- [Work instruction] Please reproduce all the data exactly as written and omit the pictures.

- [Collected material]
/---
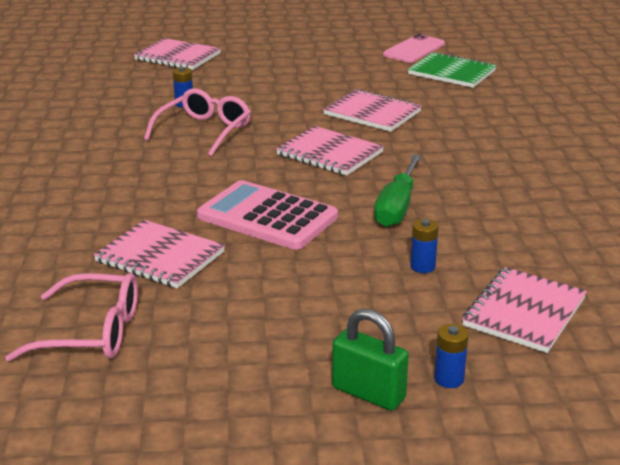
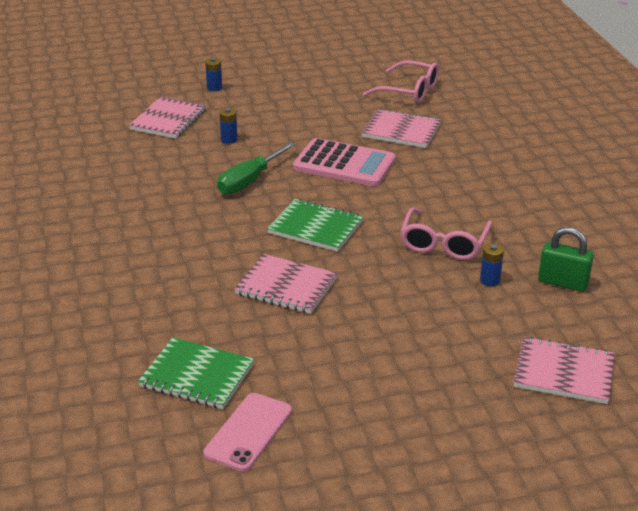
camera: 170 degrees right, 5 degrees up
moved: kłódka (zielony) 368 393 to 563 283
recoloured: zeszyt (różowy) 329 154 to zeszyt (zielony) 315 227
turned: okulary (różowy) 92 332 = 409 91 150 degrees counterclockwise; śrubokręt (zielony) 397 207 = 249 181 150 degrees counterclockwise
\---
- [Answer to this problem]
camera: 170 degrees right, 5 degrees up
moved: kłódka (zielony) 368 393 to 563 283
recoloured: zeszyt (różowy) 329 154 to zeszyt (zielony) 315 227
turned: okulary (różowy) 92 332 = 409 91 150 degrees counterclockwise; śrubokręt (zielony) 397 207 = 249 181 150 degrees counterclockwise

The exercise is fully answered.